Object correspondence data
—————

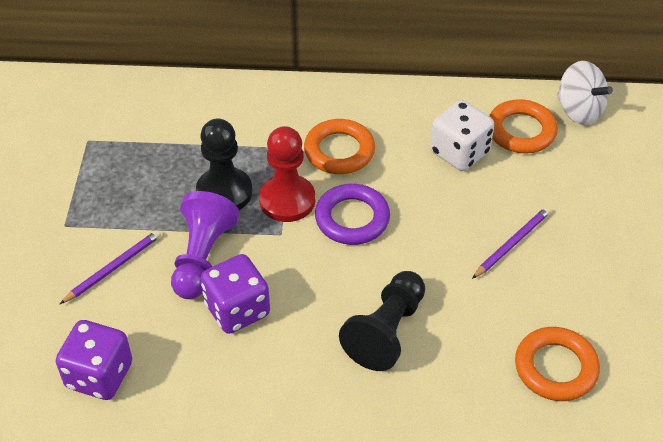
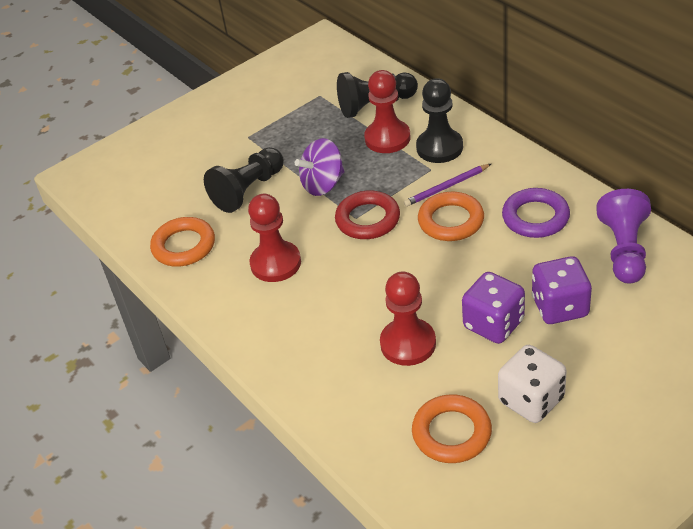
black pawn: 2 -> 3
purple pencil: 2 -> 1
purple spinning top: 0 -> 1
red pawn: 1 -> 3
red ring: 0 -> 1
white spinning top: 1 -> 0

—————

### Exercise aim
Set down all of the entries exactly as they stand, without any image.

### Written answer
black pawn: 2 -> 3
purple pencil: 2 -> 1
purple spinning top: 0 -> 1
red pawn: 1 -> 3
red ring: 0 -> 1
white spinning top: 1 -> 0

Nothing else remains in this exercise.